(Coordinate-based object records)
BEGIN
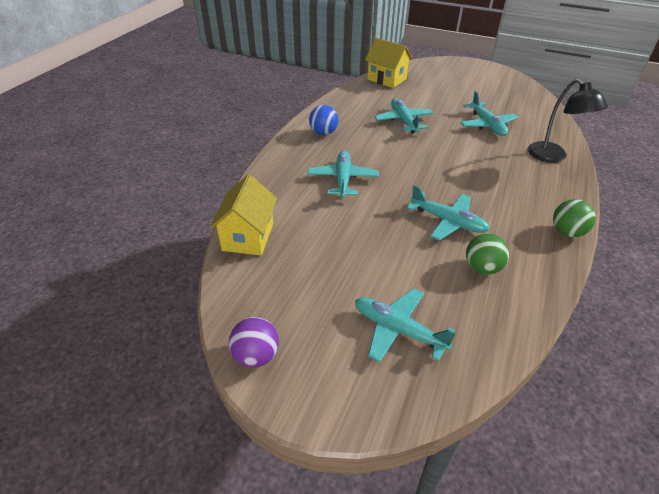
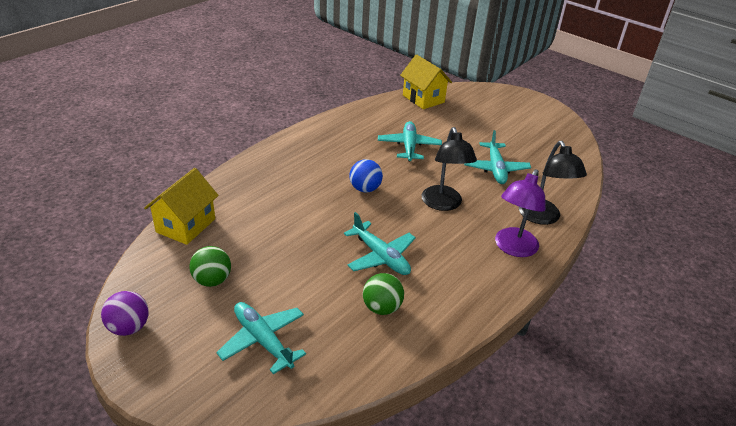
camera: 15 degrees right, 5 degrees down
(323, 133) = (319, 142): blue ball -> blue ball (365, 189)
(343, 179) = (307, 192): turquoise plane -> none
(467, 163) = (443, 204): none -> black lamp
(549, 187) = (513, 248): none -> purple lamp
(567, 232) = (495, 296): green ball -> green ball (212, 280)

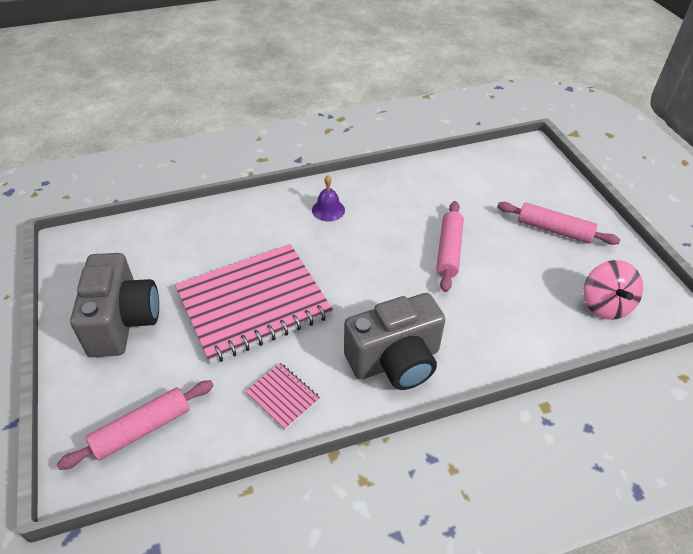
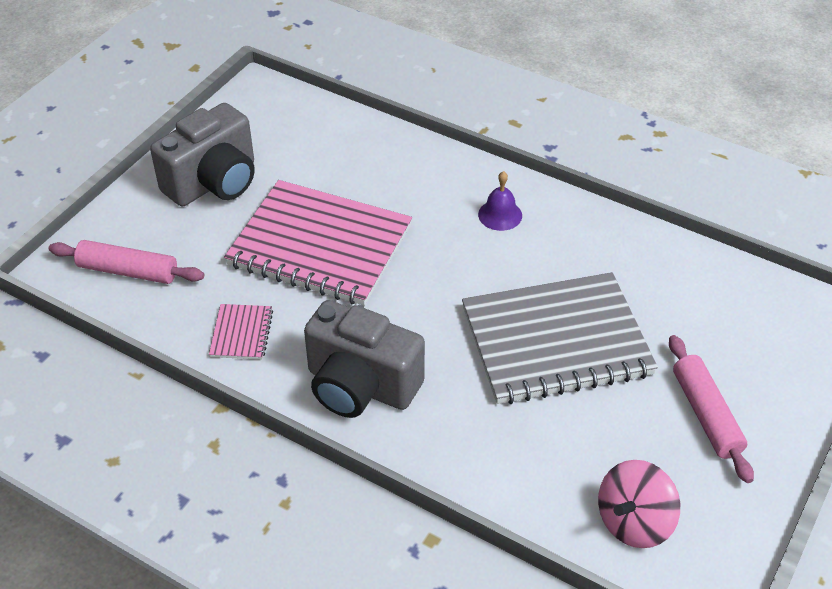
camera: 50 degrees right, 0 degrees up
(448, 251) = (556, 341): pink rolling pin -> grey notebook

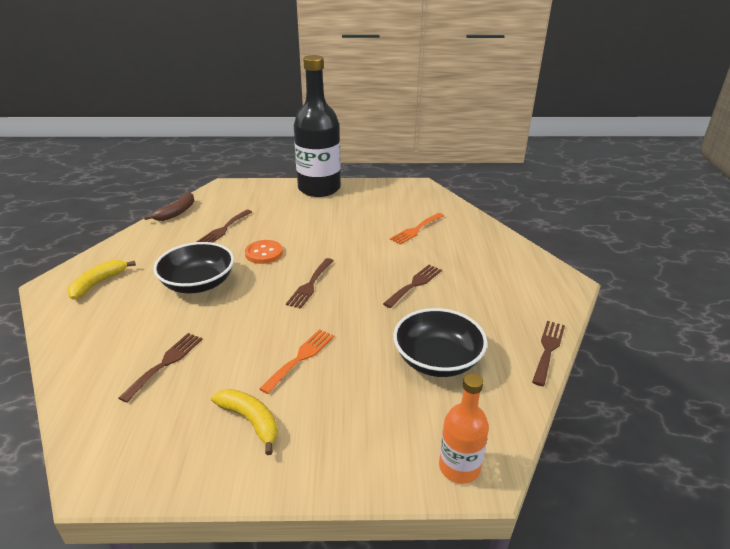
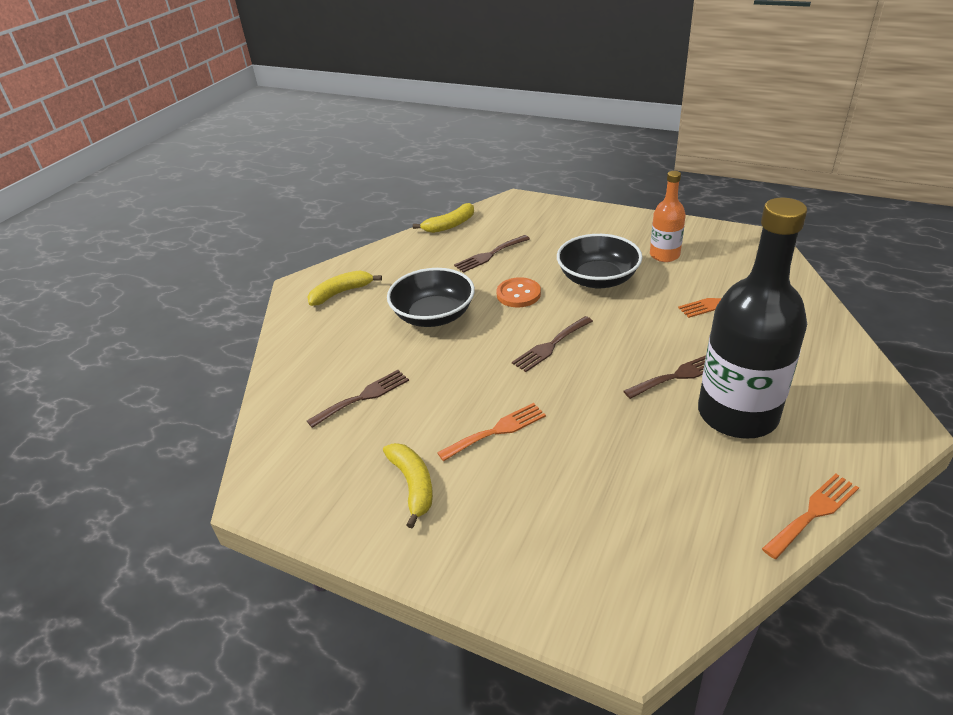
camera: 30 degrees right, 5 degrees up
(176, 212) = (450, 225): brown banana -> yellow banana
(319, 188) = (624, 221): black bottle -> black bottle (737, 414)
(437, 360) = (653, 481): black bowl -> black bowl (598, 279)
(459, 467) = (607, 618): orange bottle -> orange bottle (664, 255)
(548, 349) = (813, 513): brown fork -> orange fork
END
> _Work required_:
All records above must be copied exactly, though the pictures they hold are to be left out.

> _Task solution_:
camera: 15 degrees right, 5 degrees down
(323, 133) = (319, 142): blue ball -> blue ball (365, 189)
(343, 179) = (307, 192): turquoise plane -> none
(467, 163) = (443, 204): none -> black lamp
(549, 187) = (513, 248): none -> purple lamp
(567, 232) = (495, 296): green ball -> green ball (212, 280)

camera: 50 degrees right, 0 degrees up
(448, 251) = (556, 341): pink rolling pin -> grey notebook

camera: 30 degrees right, 5 degrees up
(176, 212) = (450, 225): brown banana -> yellow banana
(319, 188) = (624, 221): black bottle -> black bottle (737, 414)
(437, 360) = (653, 481): black bowl -> black bowl (598, 279)
(459, 467) = (607, 618): orange bottle -> orange bottle (664, 255)
(548, 349) = (813, 513): brown fork -> orange fork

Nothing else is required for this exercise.